**WHAT YOU HAVE TO DO:**
Across the entries below, how many lines contain the string "blue"? Give only the count.

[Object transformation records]

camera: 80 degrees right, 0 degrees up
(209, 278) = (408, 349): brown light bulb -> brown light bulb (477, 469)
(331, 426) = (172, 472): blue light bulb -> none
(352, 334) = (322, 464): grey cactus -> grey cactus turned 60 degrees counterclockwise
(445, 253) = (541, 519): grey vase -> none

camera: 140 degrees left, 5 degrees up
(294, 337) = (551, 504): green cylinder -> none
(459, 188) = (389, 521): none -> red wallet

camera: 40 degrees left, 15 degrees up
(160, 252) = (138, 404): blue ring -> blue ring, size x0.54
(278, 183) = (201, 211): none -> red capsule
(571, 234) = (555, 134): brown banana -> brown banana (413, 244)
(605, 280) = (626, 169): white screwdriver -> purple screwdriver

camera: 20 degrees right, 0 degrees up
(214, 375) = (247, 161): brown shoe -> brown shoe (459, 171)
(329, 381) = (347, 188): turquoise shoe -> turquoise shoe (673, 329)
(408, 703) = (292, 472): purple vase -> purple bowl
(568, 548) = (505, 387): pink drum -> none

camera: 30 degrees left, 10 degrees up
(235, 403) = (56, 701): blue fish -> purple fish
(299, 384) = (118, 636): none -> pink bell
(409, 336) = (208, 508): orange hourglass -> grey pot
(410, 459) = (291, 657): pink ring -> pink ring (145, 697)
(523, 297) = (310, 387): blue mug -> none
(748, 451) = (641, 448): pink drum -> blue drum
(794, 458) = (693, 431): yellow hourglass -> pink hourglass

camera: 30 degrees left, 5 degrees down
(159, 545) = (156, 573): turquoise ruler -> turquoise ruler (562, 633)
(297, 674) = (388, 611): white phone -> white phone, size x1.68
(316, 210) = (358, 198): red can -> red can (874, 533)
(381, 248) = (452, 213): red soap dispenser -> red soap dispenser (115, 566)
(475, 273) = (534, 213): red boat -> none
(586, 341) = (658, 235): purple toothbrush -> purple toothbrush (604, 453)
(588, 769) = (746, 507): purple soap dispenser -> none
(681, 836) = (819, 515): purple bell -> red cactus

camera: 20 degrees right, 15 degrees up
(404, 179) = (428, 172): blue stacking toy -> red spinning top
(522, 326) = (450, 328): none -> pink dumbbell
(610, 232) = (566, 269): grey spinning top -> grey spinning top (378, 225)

**EXPECTED ANSWER:**
6